··· RECORDS ···
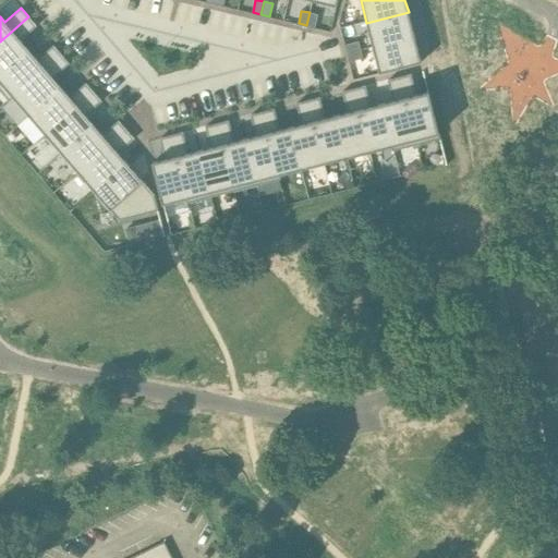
[(310,12),(306,25),(315,27),(318,14),(310,12)]
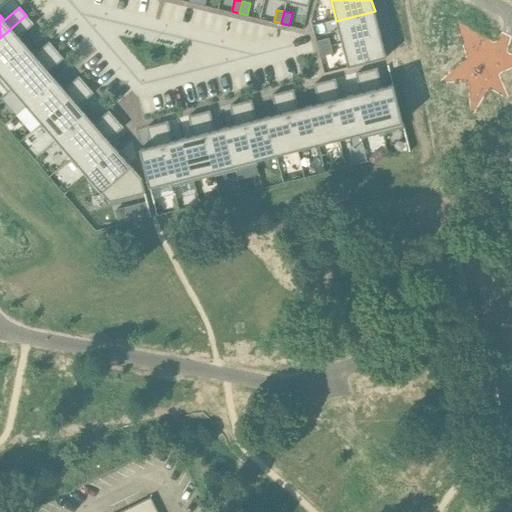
[(375,11),(336,21),(342,44),(381,34),(375,11)]
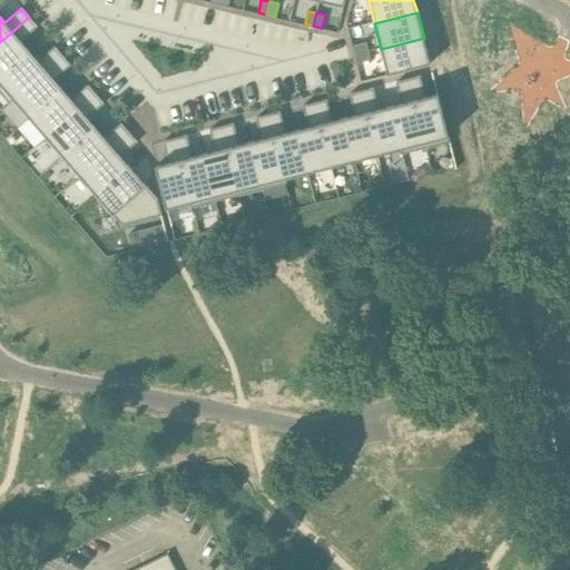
[(29,17),(0,42),(0,76),(29,51),(21,41),(38,27),(29,17)]
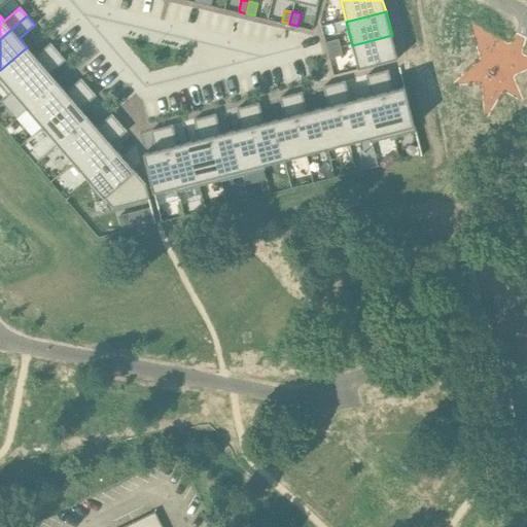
[(392,35),(352,45),(358,69),(397,59),(392,35)]
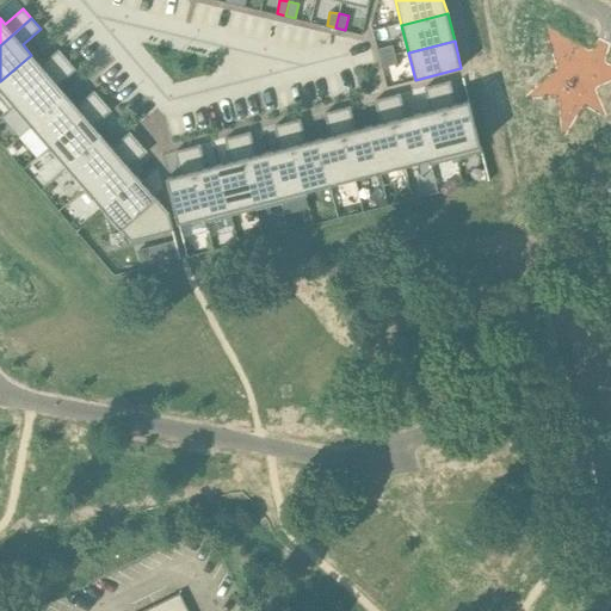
[(393,45),(378,49),(382,60),(395,56),(393,45)]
···
* [ASSIGNMENT]
Repeat the records in full, precisely, and keep the pictures out.

* [SOLUTION TO THIS TASK]
[(310,12),(306,25),(315,27),(318,14),(310,12)]
[(375,11),(336,21),(342,44),(381,34),(375,11)]
[(29,17),(0,42),(0,76),(29,51),(21,41),(38,27),(29,17)]
[(392,35),(352,45),(358,69),(397,59),(392,35)]
[(393,45),(378,49),(382,60),(395,56),(393,45)]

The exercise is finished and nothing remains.